__Task statement__. Could you reproduce every record below exactly, excluding all pictures?

__Exercise data__.
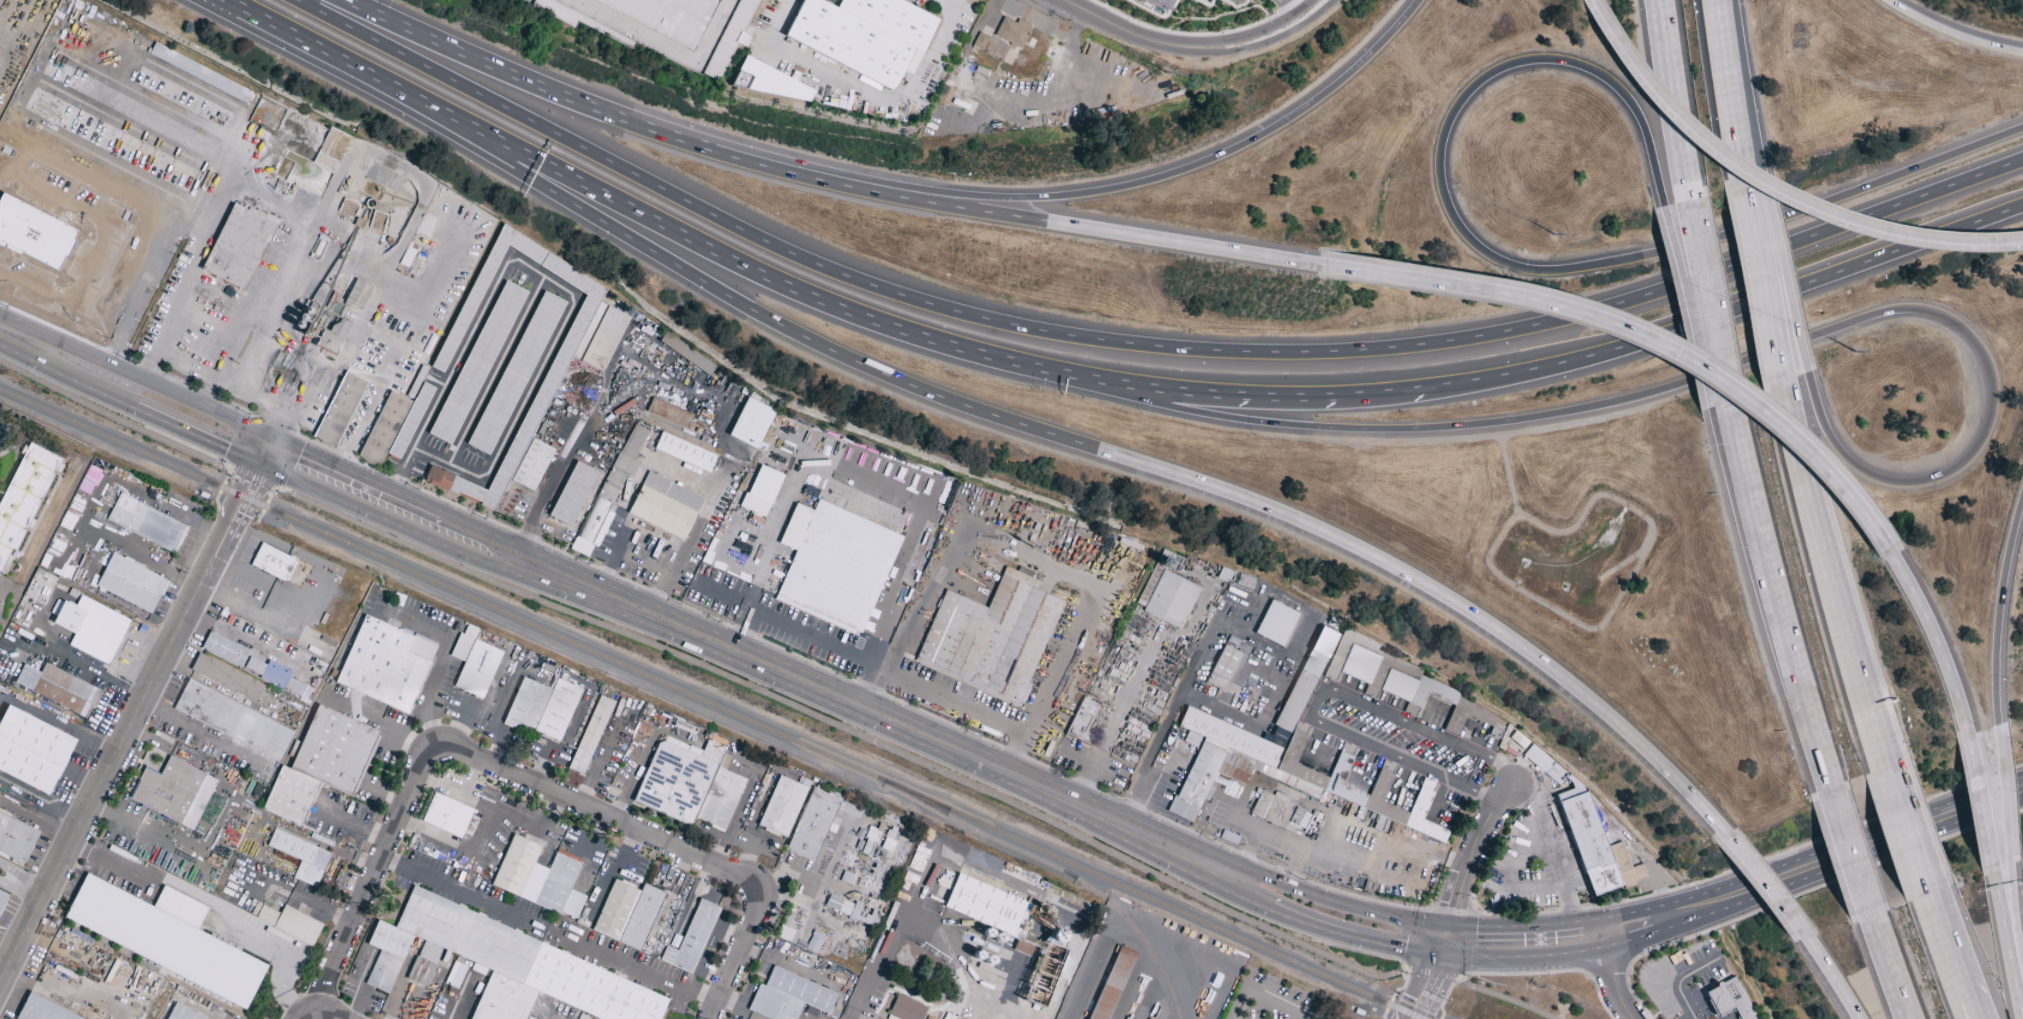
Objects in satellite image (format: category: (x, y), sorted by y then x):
building: (1146, 0)
building: (1172, 0)
road: (1290, 9)
road: (1308, 9)
building: (565, 14)
building: (664, 16)
building: (1011, 32)
building: (863, 34)
road: (1951, 35)
building: (732, 37)
road: (666, 47)
building: (986, 47)
road: (1173, 47)
road: (347, 64)
road: (499, 70)
building: (200, 73)
building: (773, 83)
road: (1726, 89)
road: (866, 92)
building: (943, 96)
road: (1116, 102)
road: (1675, 104)
road: (1770, 188)
road: (1067, 196)
road: (1746, 204)
road: (985, 213)
building: (34, 234)
building: (237, 247)
road: (1522, 269)
road: (756, 273)
road: (1679, 274)
road: (138, 280)
road: (554, 283)
building: (357, 294)
road: (1789, 297)
road: (178, 300)
road: (1711, 306)
road: (1767, 306)
road: (1689, 324)
road: (7, 329)
road: (376, 333)
building: (604, 339)
road: (1639, 340)
building: (327, 342)
road: (1140, 345)
road: (217, 347)
building: (686, 354)
building: (477, 363)
road: (496, 371)
building: (554, 371)
building: (515, 373)
road: (1699, 376)
road: (69, 378)
road: (150, 379)
road: (1116, 381)
road: (248, 391)
road: (1257, 393)
building: (339, 409)
building: (668, 413)
building: (750, 423)
building: (393, 426)
road: (276, 428)
traffic signals: (265, 431)
road: (201, 438)
traffic signals: (281, 439)
building: (633, 441)
road: (2, 443)
building: (684, 452)
road: (1117, 456)
road: (251, 463)
road: (1506, 469)
road: (266, 470)
road: (361, 475)
building: (761, 491)
road: (544, 494)
building: (572, 494)
building: (23, 497)
building: (604, 504)
building: (665, 506)
road: (705, 510)
road: (384, 520)
road: (193, 521)
building: (146, 523)
road: (478, 525)
road: (216, 532)
road: (231, 538)
road: (648, 552)
building: (273, 563)
road: (1624, 563)
building: (834, 565)
road: (245, 573)
road: (1832, 580)
building: (131, 583)
building: (1170, 599)
road: (1541, 602)
road: (1776, 602)
road: (1999, 611)
building: (1275, 623)
building: (90, 628)
building: (992, 635)
road: (1936, 642)
building: (460, 647)
building: (224, 649)
building: (385, 664)
road: (1198, 664)
building: (1222, 667)
building: (477, 669)
road: (890, 669)
building: (275, 676)
building: (226, 677)
road: (100, 678)
building: (1305, 680)
building: (1398, 681)
building: (57, 688)
road: (869, 688)
road: (1314, 698)
road: (777, 699)
road: (832, 700)
railway: (710, 704)
building: (541, 708)
building: (233, 721)
building: (1082, 721)
road: (1259, 725)
road: (205, 733)
building: (590, 735)
road: (1402, 739)
road: (992, 746)
building: (32, 750)
building: (320, 764)
building: (1312, 771)
road: (106, 777)
building: (1203, 780)
building: (689, 785)
building: (174, 792)
road: (2006, 792)
road: (1982, 803)
building: (781, 806)
building: (1272, 808)
road: (599, 813)
building: (446, 815)
building: (1298, 818)
road: (38, 821)
road: (356, 824)
building: (813, 825)
building: (1587, 834)
road: (1911, 834)
building: (16, 838)
building: (1610, 838)
road: (1549, 846)
road: (1858, 856)
building: (300, 857)
road: (1853, 857)
railway: (1057, 868)
road: (374, 874)
road: (1217, 874)
road: (9, 875)
building: (538, 878)
building: (846, 878)
road: (1770, 886)
road: (28, 887)
road: (1304, 890)
road: (1795, 897)
building: (2, 899)
road: (1456, 902)
building: (846, 909)
road: (1637, 912)
building: (627, 914)
building: (287, 922)
road: (2017, 923)
road: (1514, 927)
building: (1012, 928)
traffic signals: (1447, 930)
road: (1662, 930)
road: (550, 932)
road: (1352, 933)
building: (786, 935)
road: (2008, 936)
building: (164, 937)
road: (892, 937)
building: (691, 939)
road: (1947, 940)
road: (744, 946)
road: (1619, 950)
building: (386, 955)
road: (1520, 957)
building: (522, 968)
road: (1891, 968)
building: (454, 975)
road: (1832, 978)
building: (1110, 983)
road: (1615, 988)
road: (1261, 996)
building: (788, 997)
building: (1728, 999)
road: (1970, 1003)
building: (906, 1009)
building: (42, 1010)
building: (181, 1013)
road: (318, 1015)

__Solution for this problem__.
Objects in satellite image (format: category: (x, y), sorted by y then x):
building: (1146, 0)
building: (1172, 0)
road: (1290, 9)
road: (1308, 9)
building: (565, 14)
building: (664, 16)
building: (1011, 32)
building: (863, 34)
road: (1951, 35)
building: (732, 37)
road: (666, 47)
building: (986, 47)
road: (1173, 47)
road: (347, 64)
road: (499, 70)
building: (200, 73)
building: (773, 83)
road: (1726, 89)
road: (866, 92)
building: (943, 96)
road: (1116, 102)
road: (1675, 104)
road: (1770, 188)
road: (1067, 196)
road: (1746, 204)
road: (985, 213)
building: (34, 234)
building: (237, 247)
road: (1522, 269)
road: (756, 273)
road: (1679, 274)
road: (138, 280)
road: (554, 283)
building: (357, 294)
road: (1789, 297)
road: (178, 300)
road: (1711, 306)
road: (1767, 306)
road: (1689, 324)
road: (7, 329)
road: (376, 333)
building: (604, 339)
road: (1639, 340)
building: (327, 342)
road: (1140, 345)
road: (217, 347)
building: (686, 354)
building: (477, 363)
road: (496, 371)
building: (554, 371)
building: (515, 373)
road: (1699, 376)
road: (69, 378)
road: (150, 379)
road: (1116, 381)
road: (248, 391)
road: (1257, 393)
building: (339, 409)
building: (668, 413)
building: (750, 423)
building: (393, 426)
road: (276, 428)
traffic signals: (265, 431)
road: (201, 438)
traffic signals: (281, 439)
building: (633, 441)
road: (2, 443)
building: (684, 452)
road: (1117, 456)
road: (251, 463)
road: (1506, 469)
road: (266, 470)
road: (361, 475)
building: (761, 491)
road: (544, 494)
building: (572, 494)
building: (23, 497)
building: (604, 504)
building: (665, 506)
road: (705, 510)
road: (384, 520)
road: (193, 521)
building: (146, 523)
road: (478, 525)
road: (216, 532)
road: (231, 538)
road: (648, 552)
building: (273, 563)
road: (1624, 563)
building: (834, 565)
road: (245, 573)
road: (1832, 580)
building: (131, 583)
building: (1170, 599)
road: (1541, 602)
road: (1776, 602)
road: (1999, 611)
building: (1275, 623)
building: (90, 628)
building: (992, 635)
road: (1936, 642)
building: (460, 647)
building: (224, 649)
building: (385, 664)
road: (1198, 664)
building: (1222, 667)
building: (477, 669)
road: (890, 669)
building: (275, 676)
building: (226, 677)
road: (100, 678)
building: (1305, 680)
building: (1398, 681)
building: (57, 688)
road: (869, 688)
road: (1314, 698)
road: (777, 699)
road: (832, 700)
railway: (710, 704)
building: (541, 708)
building: (233, 721)
building: (1082, 721)
road: (1259, 725)
road: (205, 733)
building: (590, 735)
road: (1402, 739)
road: (992, 746)
building: (32, 750)
building: (320, 764)
building: (1312, 771)
road: (106, 777)
building: (1203, 780)
building: (689, 785)
building: (174, 792)
road: (2006, 792)
road: (1982, 803)
building: (781, 806)
building: (1272, 808)
road: (599, 813)
building: (446, 815)
building: (1298, 818)
road: (38, 821)
road: (356, 824)
building: (813, 825)
building: (1587, 834)
road: (1911, 834)
building: (16, 838)
building: (1610, 838)
road: (1549, 846)
road: (1858, 856)
building: (300, 857)
road: (1853, 857)
railway: (1057, 868)
road: (374, 874)
road: (1217, 874)
road: (9, 875)
building: (538, 878)
building: (846, 878)
road: (1770, 886)
road: (28, 887)
road: (1304, 890)
road: (1795, 897)
building: (2, 899)
road: (1456, 902)
building: (846, 909)
road: (1637, 912)
building: (627, 914)
building: (287, 922)
road: (2017, 923)
road: (1514, 927)
building: (1012, 928)
traffic signals: (1447, 930)
road: (1662, 930)
road: (550, 932)
road: (1352, 933)
building: (786, 935)
road: (2008, 936)
building: (164, 937)
road: (892, 937)
building: (691, 939)
road: (1947, 940)
road: (744, 946)
road: (1619, 950)
building: (386, 955)
road: (1520, 957)
building: (522, 968)
road: (1891, 968)
building: (454, 975)
road: (1832, 978)
building: (1110, 983)
road: (1615, 988)
road: (1261, 996)
building: (788, 997)
building: (1728, 999)
road: (1970, 1003)
building: (906, 1009)
building: (42, 1010)
building: (181, 1013)
road: (318, 1015)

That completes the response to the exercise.